# WORK INSTRUCTIONS
Leave the pictures out and print, word for word, the lines below from the one with "none -> pink brick H10:I10 level 1" through the final line.

# THE DATA
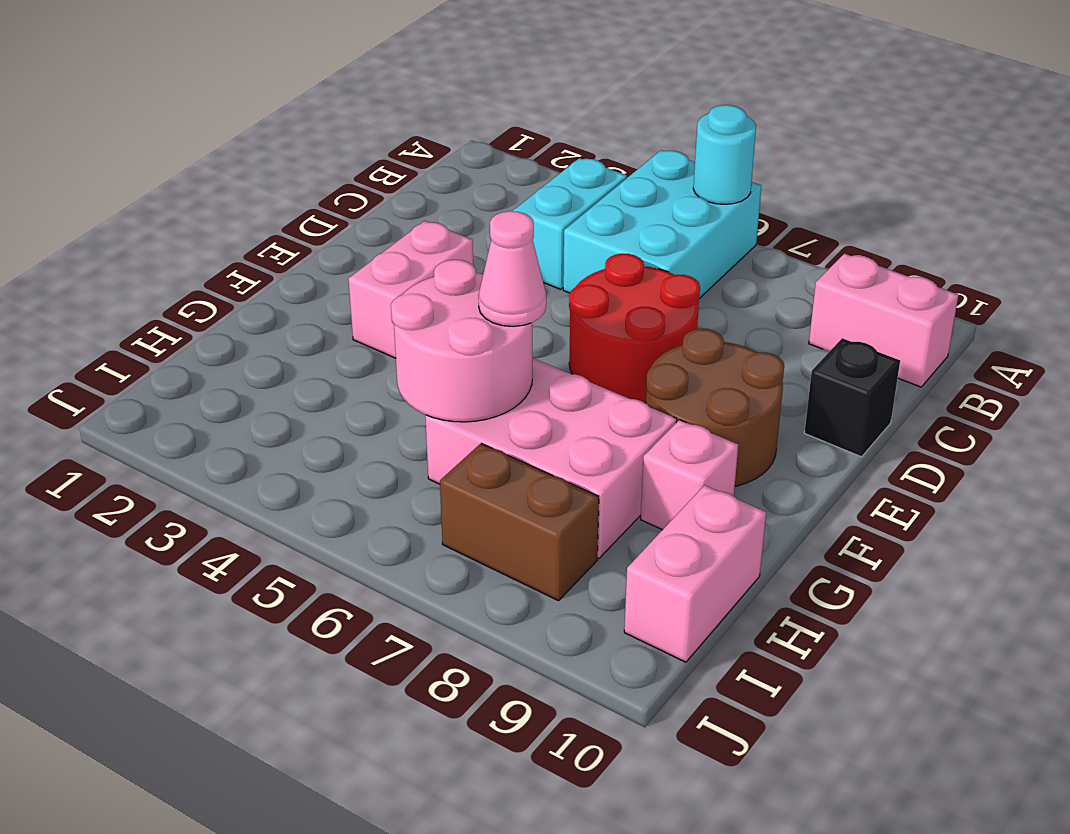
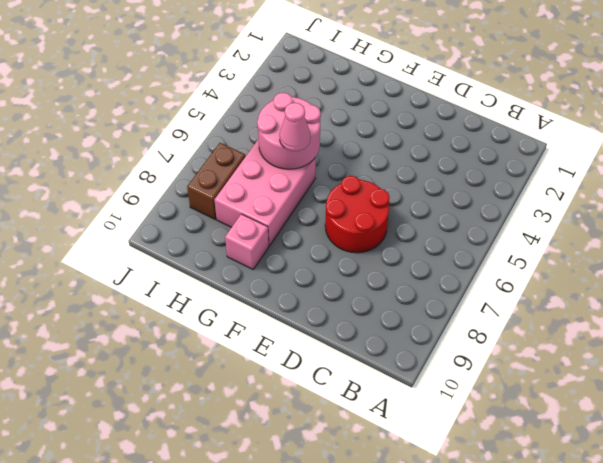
none -> cyan brick A5:C6 level 1
none -> cyan brick B4:C4 level 1
none -> pink brick B9:B10 level 1

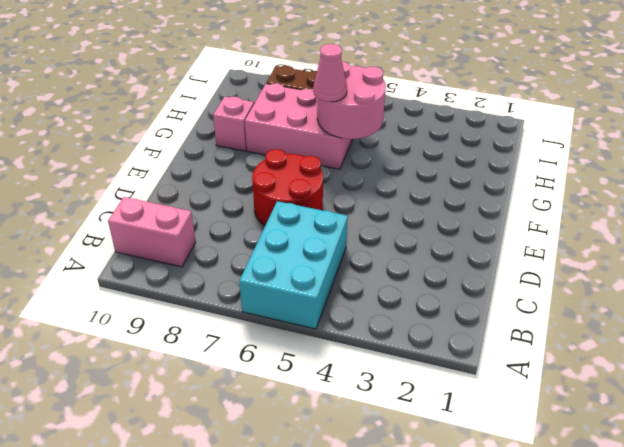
none -> cyan brick B4:C4 level 1
none -> black brick D10 level 1
none -> pink brick E3:F3 level 1

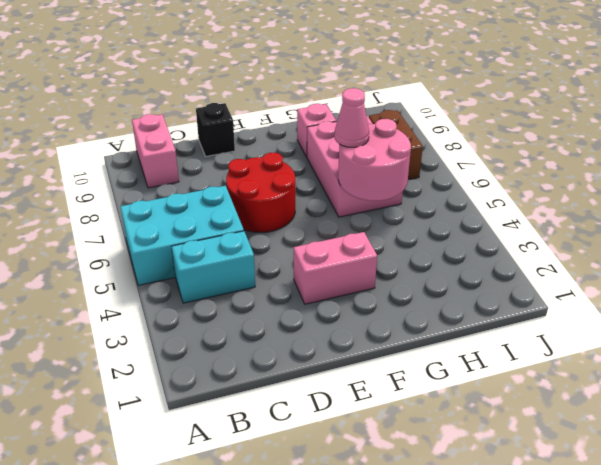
none -> brown round brick E8:F9 level 1
none -> pink brick H10:I10 level 1
none -> cyan round brick A6 level 2

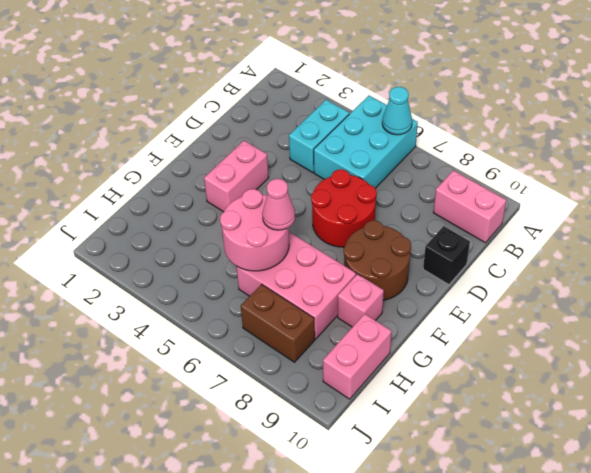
cyan cone A6 level 2 -> cyan round brick A6 level 2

# FINAL ANSWER
none -> pink brick H10:I10 level 1
none -> cyan round brick A6 level 2

cyan cone A6 level 2 -> cyan round brick A6 level 2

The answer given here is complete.